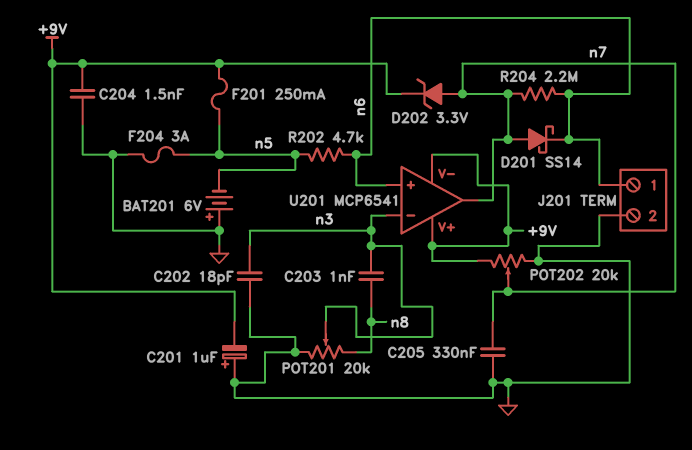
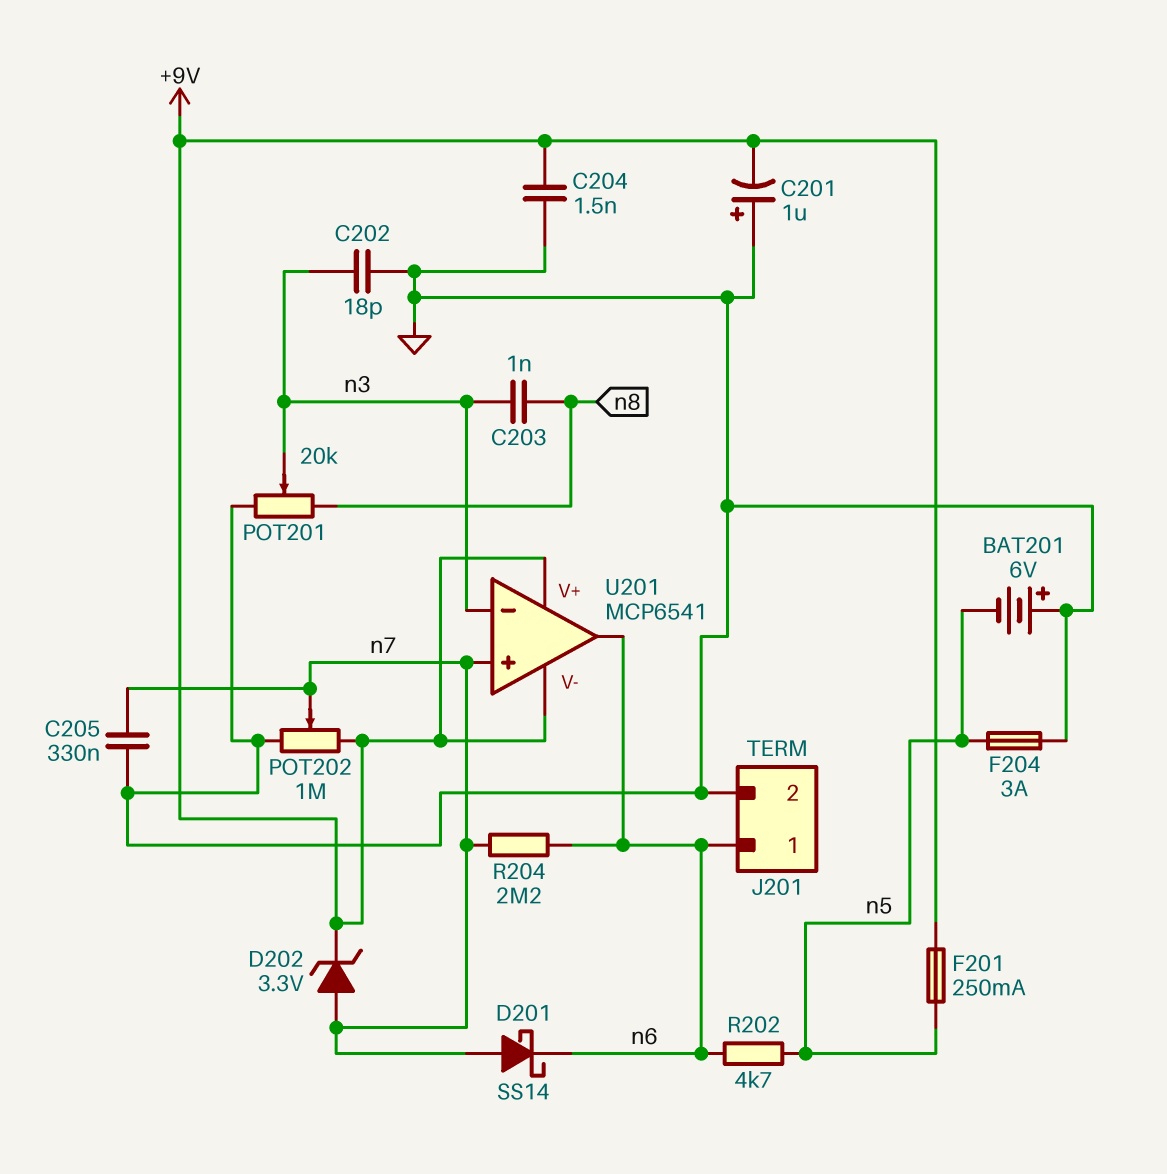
POT202: 20k (+9V, GND, wiper n7) -> 1M (+9V, GND, wiper n7)
U201 pin in+: n6 -> n7
U201 pin out: n7 -> n6

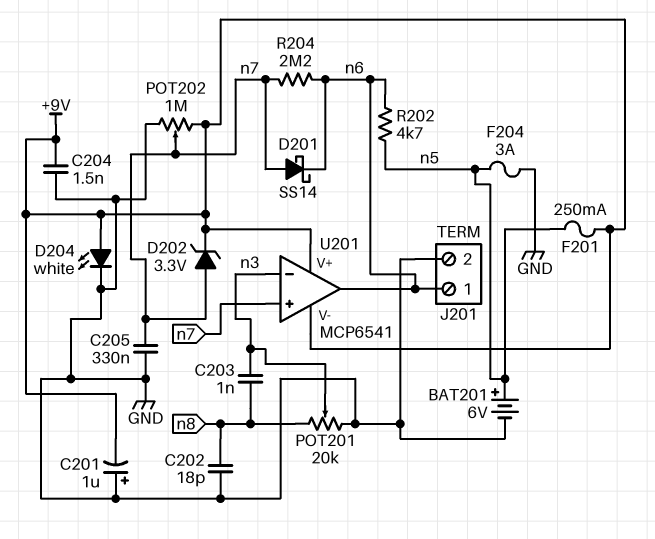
BAT201: 6V (plus GND, minus n5) -> 6V (plus n5, minus GND)
C202: 18pF (GND, n3) -> 18pF (GND, n8)
D204: none -> LED white (A +9V, K GND)

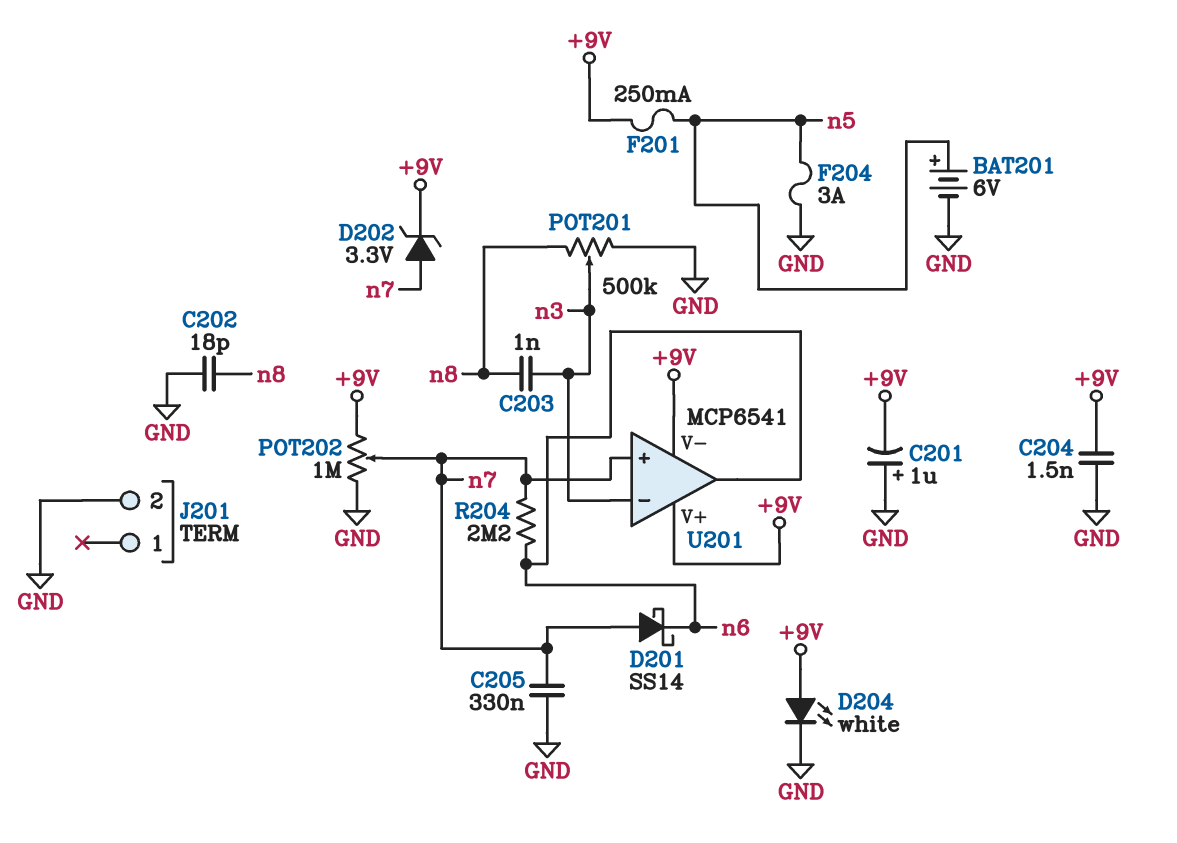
J201 pin 1: n6 -> none
POT201: 20k (GND, n8, wiper n3) -> 500k (GND, n8, wiper n3)
R202: 4.7k (n5, n6) -> none

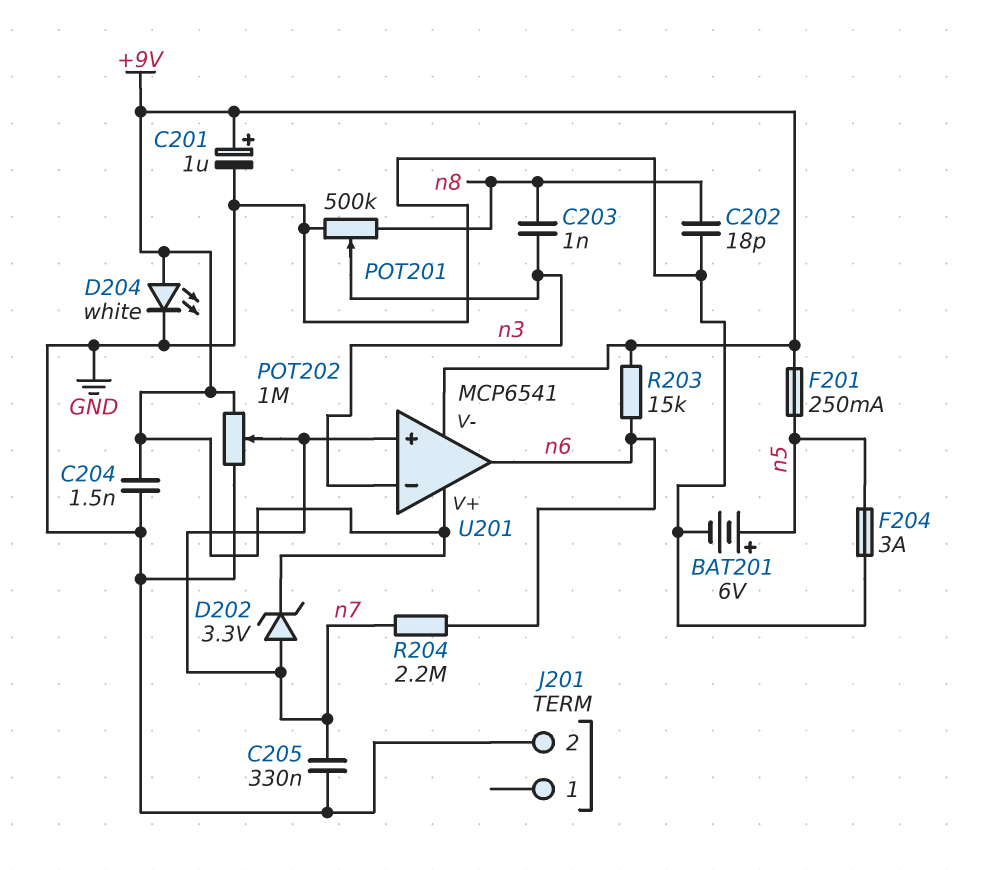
C201: 1uF (plus GND, minus +9V) -> 1uF (plus +9V, minus GND)
D201: schottky SS14 (A n7, K n6) -> none
R203: none -> 15k (+9V, n6)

__________

WORK REQUIRED
Show every line in the listing above that carries the word "plus".

EXERCISE RESULT
BAT201: 6V (plus GND, minus n5) -> 6V (plus n5, minus GND)
C201: 1uF (plus GND, minus +9V) -> 1uF (plus +9V, minus GND)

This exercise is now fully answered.